Action item: Reproduce every row below verbatim, keeping the original order and line breaks.

Stored data:
+ + +

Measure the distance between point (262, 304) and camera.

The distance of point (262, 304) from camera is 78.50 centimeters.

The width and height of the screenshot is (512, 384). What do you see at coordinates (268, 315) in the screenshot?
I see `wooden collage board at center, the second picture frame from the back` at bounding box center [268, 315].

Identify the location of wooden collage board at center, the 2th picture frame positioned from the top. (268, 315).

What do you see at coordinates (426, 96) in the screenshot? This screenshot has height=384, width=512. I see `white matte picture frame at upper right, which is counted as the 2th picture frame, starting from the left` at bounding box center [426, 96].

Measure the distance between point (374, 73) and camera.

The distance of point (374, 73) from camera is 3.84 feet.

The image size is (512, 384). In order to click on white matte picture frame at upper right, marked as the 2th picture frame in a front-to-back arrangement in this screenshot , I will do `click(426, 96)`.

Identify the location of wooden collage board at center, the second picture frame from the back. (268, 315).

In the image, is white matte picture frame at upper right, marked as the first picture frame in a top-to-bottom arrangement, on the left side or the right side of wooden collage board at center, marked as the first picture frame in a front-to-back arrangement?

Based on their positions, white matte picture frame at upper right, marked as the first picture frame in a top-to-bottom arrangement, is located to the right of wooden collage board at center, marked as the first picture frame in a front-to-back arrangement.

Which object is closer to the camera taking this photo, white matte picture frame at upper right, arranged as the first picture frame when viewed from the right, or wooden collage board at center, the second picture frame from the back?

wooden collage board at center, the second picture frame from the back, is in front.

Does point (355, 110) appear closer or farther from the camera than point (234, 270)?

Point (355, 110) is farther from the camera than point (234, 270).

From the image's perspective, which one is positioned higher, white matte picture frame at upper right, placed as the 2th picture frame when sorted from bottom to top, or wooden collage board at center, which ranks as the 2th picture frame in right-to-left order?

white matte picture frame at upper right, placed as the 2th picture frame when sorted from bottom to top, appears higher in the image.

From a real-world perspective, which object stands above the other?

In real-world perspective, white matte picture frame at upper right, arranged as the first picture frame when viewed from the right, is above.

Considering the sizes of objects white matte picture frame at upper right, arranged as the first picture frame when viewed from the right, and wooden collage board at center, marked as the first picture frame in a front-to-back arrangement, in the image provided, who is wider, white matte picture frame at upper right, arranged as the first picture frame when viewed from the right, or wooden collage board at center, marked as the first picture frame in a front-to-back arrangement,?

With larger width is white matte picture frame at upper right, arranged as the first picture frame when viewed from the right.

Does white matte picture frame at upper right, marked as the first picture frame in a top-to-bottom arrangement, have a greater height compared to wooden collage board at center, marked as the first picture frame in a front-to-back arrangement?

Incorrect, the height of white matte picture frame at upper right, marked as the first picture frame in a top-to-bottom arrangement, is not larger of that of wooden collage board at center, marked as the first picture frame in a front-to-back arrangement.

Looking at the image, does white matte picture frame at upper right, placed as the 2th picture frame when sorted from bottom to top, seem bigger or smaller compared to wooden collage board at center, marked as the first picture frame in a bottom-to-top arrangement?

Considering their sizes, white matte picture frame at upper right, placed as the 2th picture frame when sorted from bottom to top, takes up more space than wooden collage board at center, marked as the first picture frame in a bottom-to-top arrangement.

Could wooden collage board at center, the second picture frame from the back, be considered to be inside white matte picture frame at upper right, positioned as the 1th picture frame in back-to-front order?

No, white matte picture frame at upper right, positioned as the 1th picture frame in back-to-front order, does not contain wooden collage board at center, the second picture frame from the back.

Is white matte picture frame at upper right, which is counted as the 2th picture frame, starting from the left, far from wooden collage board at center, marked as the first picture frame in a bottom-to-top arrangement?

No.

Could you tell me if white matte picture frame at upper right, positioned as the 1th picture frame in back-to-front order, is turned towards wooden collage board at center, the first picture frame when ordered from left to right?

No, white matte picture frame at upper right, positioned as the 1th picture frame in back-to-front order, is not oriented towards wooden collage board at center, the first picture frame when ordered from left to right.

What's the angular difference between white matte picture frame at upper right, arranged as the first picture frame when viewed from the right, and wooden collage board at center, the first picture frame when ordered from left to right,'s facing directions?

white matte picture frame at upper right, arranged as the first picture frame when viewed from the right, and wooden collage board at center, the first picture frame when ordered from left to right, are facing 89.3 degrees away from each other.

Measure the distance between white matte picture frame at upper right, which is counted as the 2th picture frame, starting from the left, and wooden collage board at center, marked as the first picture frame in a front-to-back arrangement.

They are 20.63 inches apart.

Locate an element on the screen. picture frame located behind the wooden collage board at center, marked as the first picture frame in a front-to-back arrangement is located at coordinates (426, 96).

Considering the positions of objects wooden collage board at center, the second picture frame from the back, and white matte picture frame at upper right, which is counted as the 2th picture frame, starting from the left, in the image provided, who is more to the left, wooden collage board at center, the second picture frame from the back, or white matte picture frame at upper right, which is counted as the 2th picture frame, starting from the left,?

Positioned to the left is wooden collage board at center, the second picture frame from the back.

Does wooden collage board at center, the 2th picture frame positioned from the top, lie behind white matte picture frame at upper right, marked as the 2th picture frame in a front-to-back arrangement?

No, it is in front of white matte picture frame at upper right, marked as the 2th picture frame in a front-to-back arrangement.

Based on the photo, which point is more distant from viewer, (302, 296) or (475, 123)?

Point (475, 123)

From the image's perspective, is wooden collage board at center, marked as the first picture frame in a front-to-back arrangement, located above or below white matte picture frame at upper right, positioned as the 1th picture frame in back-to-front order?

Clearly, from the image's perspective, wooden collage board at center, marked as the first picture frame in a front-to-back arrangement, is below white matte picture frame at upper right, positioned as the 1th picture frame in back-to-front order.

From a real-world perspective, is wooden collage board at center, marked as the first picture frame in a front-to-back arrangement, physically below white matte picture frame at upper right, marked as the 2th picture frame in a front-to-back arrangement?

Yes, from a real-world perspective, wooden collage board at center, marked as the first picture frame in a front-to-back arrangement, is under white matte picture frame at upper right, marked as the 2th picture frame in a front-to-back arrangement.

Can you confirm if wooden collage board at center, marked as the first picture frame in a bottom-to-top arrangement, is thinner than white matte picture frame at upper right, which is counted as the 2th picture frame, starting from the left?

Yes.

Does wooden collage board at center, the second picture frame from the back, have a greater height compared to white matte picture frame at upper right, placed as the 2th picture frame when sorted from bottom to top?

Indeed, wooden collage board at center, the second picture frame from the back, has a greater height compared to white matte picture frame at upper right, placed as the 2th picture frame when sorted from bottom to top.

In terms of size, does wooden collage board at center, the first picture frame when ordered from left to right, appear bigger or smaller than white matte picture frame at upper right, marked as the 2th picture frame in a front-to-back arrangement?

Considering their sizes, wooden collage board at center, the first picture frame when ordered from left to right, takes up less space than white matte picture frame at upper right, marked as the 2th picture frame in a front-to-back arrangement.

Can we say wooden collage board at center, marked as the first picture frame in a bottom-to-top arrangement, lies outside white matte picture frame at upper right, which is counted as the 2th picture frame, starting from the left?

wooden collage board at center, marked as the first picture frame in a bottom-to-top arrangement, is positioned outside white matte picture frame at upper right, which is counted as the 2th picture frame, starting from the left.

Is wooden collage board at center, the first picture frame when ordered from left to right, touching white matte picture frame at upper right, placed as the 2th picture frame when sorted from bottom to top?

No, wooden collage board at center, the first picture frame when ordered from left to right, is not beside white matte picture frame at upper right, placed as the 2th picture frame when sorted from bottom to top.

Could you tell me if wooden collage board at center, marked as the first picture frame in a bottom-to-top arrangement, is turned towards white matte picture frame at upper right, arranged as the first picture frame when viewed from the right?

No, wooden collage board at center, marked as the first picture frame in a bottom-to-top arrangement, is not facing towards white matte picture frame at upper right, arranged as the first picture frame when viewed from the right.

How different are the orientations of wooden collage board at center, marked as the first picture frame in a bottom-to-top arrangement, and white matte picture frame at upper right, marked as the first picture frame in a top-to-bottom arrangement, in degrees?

+ + +

Result of the exercise:
Measure the distance between point (262, 304) and camera.

The distance of point (262, 304) from camera is 78.50 centimeters.

The width and height of the screenshot is (512, 384). What do you see at coordinates (268, 315) in the screenshot?
I see `wooden collage board at center, the second picture frame from the back` at bounding box center [268, 315].

Identify the location of wooden collage board at center, the 2th picture frame positioned from the top. (268, 315).

What do you see at coordinates (426, 96) in the screenshot? This screenshot has height=384, width=512. I see `white matte picture frame at upper right, which is counted as the 2th picture frame, starting from the left` at bounding box center [426, 96].

Measure the distance between point (374, 73) and camera.

The distance of point (374, 73) from camera is 3.84 feet.

The image size is (512, 384). In order to click on white matte picture frame at upper right, marked as the 2th picture frame in a front-to-back arrangement in this screenshot , I will do `click(426, 96)`.

Identify the location of wooden collage board at center, the second picture frame from the back. (268, 315).

In the image, is white matte picture frame at upper right, marked as the first picture frame in a top-to-bottom arrangement, on the left side or the right side of wooden collage board at center, marked as the first picture frame in a front-to-back arrangement?

Based on their positions, white matte picture frame at upper right, marked as the first picture frame in a top-to-bottom arrangement, is located to the right of wooden collage board at center, marked as the first picture frame in a front-to-back arrangement.

Which object is closer to the camera taking this photo, white matte picture frame at upper right, arranged as the first picture frame when viewed from the right, or wooden collage board at center, the second picture frame from the back?

wooden collage board at center, the second picture frame from the back, is in front.

Does point (355, 110) appear closer or farther from the camera than point (234, 270)?

Point (355, 110) is farther from the camera than point (234, 270).

From the image's perspective, which one is positioned higher, white matte picture frame at upper right, placed as the 2th picture frame when sorted from bottom to top, or wooden collage board at center, which ranks as the 2th picture frame in right-to-left order?

white matte picture frame at upper right, placed as the 2th picture frame when sorted from bottom to top, appears higher in the image.

From a real-world perspective, which object stands above the other?

In real-world perspective, white matte picture frame at upper right, arranged as the first picture frame when viewed from the right, is above.

Considering the sizes of objects white matte picture frame at upper right, arranged as the first picture frame when viewed from the right, and wooden collage board at center, marked as the first picture frame in a front-to-back arrangement, in the image provided, who is wider, white matte picture frame at upper right, arranged as the first picture frame when viewed from the right, or wooden collage board at center, marked as the first picture frame in a front-to-back arrangement,?

With larger width is white matte picture frame at upper right, arranged as the first picture frame when viewed from the right.

Does white matte picture frame at upper right, marked as the first picture frame in a top-to-bottom arrangement, have a greater height compared to wooden collage board at center, marked as the first picture frame in a front-to-back arrangement?

Incorrect, the height of white matte picture frame at upper right, marked as the first picture frame in a top-to-bottom arrangement, is not larger of that of wooden collage board at center, marked as the first picture frame in a front-to-back arrangement.

Looking at the image, does white matte picture frame at upper right, placed as the 2th picture frame when sorted from bottom to top, seem bigger or smaller compared to wooden collage board at center, marked as the first picture frame in a bottom-to-top arrangement?

Considering their sizes, white matte picture frame at upper right, placed as the 2th picture frame when sorted from bottom to top, takes up more space than wooden collage board at center, marked as the first picture frame in a bottom-to-top arrangement.

Could wooden collage board at center, the second picture frame from the back, be considered to be inside white matte picture frame at upper right, positioned as the 1th picture frame in back-to-front order?

No, white matte picture frame at upper right, positioned as the 1th picture frame in back-to-front order, does not contain wooden collage board at center, the second picture frame from the back.

Is white matte picture frame at upper right, which is counted as the 2th picture frame, starting from the left, far from wooden collage board at center, marked as the first picture frame in a bottom-to-top arrangement?

No.

Could you tell me if white matte picture frame at upper right, positioned as the 1th picture frame in back-to-front order, is turned towards wooden collage board at center, the first picture frame when ordered from left to right?

No, white matte picture frame at upper right, positioned as the 1th picture frame in back-to-front order, is not oriented towards wooden collage board at center, the first picture frame when ordered from left to right.

What's the angular difference between white matte picture frame at upper right, arranged as the first picture frame when viewed from the right, and wooden collage board at center, the first picture frame when ordered from left to right,'s facing directions?

white matte picture frame at upper right, arranged as the first picture frame when viewed from the right, and wooden collage board at center, the first picture frame when ordered from left to right, are facing 89.3 degrees away from each other.

Measure the distance between white matte picture frame at upper right, which is counted as the 2th picture frame, starting from the left, and wooden collage board at center, marked as the first picture frame in a front-to-back arrangement.

They are 20.63 inches apart.

Locate an element on the screen. picture frame located behind the wooden collage board at center, marked as the first picture frame in a front-to-back arrangement is located at coordinates (426, 96).

Considering the positions of objects wooden collage board at center, the second picture frame from the back, and white matte picture frame at upper right, which is counted as the 2th picture frame, starting from the left, in the image provided, who is more to the left, wooden collage board at center, the second picture frame from the back, or white matte picture frame at upper right, which is counted as the 2th picture frame, starting from the left,?

Positioned to the left is wooden collage board at center, the second picture frame from the back.

Does wooden collage board at center, the 2th picture frame positioned from the top, lie behind white matte picture frame at upper right, marked as the 2th picture frame in a front-to-back arrangement?

No, it is in front of white matte picture frame at upper right, marked as the 2th picture frame in a front-to-back arrangement.

Based on the photo, which point is more distant from viewer, (302, 296) or (475, 123)?

Point (475, 123)

From the image's perspective, is wooden collage board at center, marked as the first picture frame in a front-to-back arrangement, located above or below white matte picture frame at upper right, positioned as the 1th picture frame in back-to-front order?

Clearly, from the image's perspective, wooden collage board at center, marked as the first picture frame in a front-to-back arrangement, is below white matte picture frame at upper right, positioned as the 1th picture frame in back-to-front order.

From a real-world perspective, is wooden collage board at center, marked as the first picture frame in a front-to-back arrangement, physically below white matte picture frame at upper right, marked as the 2th picture frame in a front-to-back arrangement?

Yes, from a real-world perspective, wooden collage board at center, marked as the first picture frame in a front-to-back arrangement, is under white matte picture frame at upper right, marked as the 2th picture frame in a front-to-back arrangement.

Can you confirm if wooden collage board at center, marked as the first picture frame in a bottom-to-top arrangement, is thinner than white matte picture frame at upper right, which is counted as the 2th picture frame, starting from the left?

Yes.

Does wooden collage board at center, the second picture frame from the back, have a greater height compared to white matte picture frame at upper right, placed as the 2th picture frame when sorted from bottom to top?

Indeed, wooden collage board at center, the second picture frame from the back, has a greater height compared to white matte picture frame at upper right, placed as the 2th picture frame when sorted from bottom to top.

In terms of size, does wooden collage board at center, the first picture frame when ordered from left to right, appear bigger or smaller than white matte picture frame at upper right, marked as the 2th picture frame in a front-to-back arrangement?

Considering their sizes, wooden collage board at center, the first picture frame when ordered from left to right, takes up less space than white matte picture frame at upper right, marked as the 2th picture frame in a front-to-back arrangement.

Can we say wooden collage board at center, marked as the first picture frame in a bottom-to-top arrangement, lies outside white matte picture frame at upper right, which is counted as the 2th picture frame, starting from the left?

wooden collage board at center, marked as the first picture frame in a bottom-to-top arrangement, is positioned outside white matte picture frame at upper right, which is counted as the 2th picture frame, starting from the left.

Is wooden collage board at center, the first picture frame when ordered from left to right, touching white matte picture frame at upper right, placed as the 2th picture frame when sorted from bottom to top?

No, wooden collage board at center, the first picture frame when ordered from left to right, is not beside white matte picture frame at upper right, placed as the 2th picture frame when sorted from bottom to top.

Could you tell me if wooden collage board at center, marked as the first picture frame in a bottom-to-top arrangement, is turned towards white matte picture frame at upper right, arranged as the first picture frame when viewed from the right?

No, wooden collage board at center, marked as the first picture frame in a bottom-to-top arrangement, is not facing towards white matte picture frame at upper right, arranged as the first picture frame when viewed from the right.

How different are the orientations of wooden collage board at center, marked as the first picture frame in a bottom-to-top arrangement, and white matte picture frame at upper right, marked as the first picture frame in a top-to-bottom arrangement, in degrees?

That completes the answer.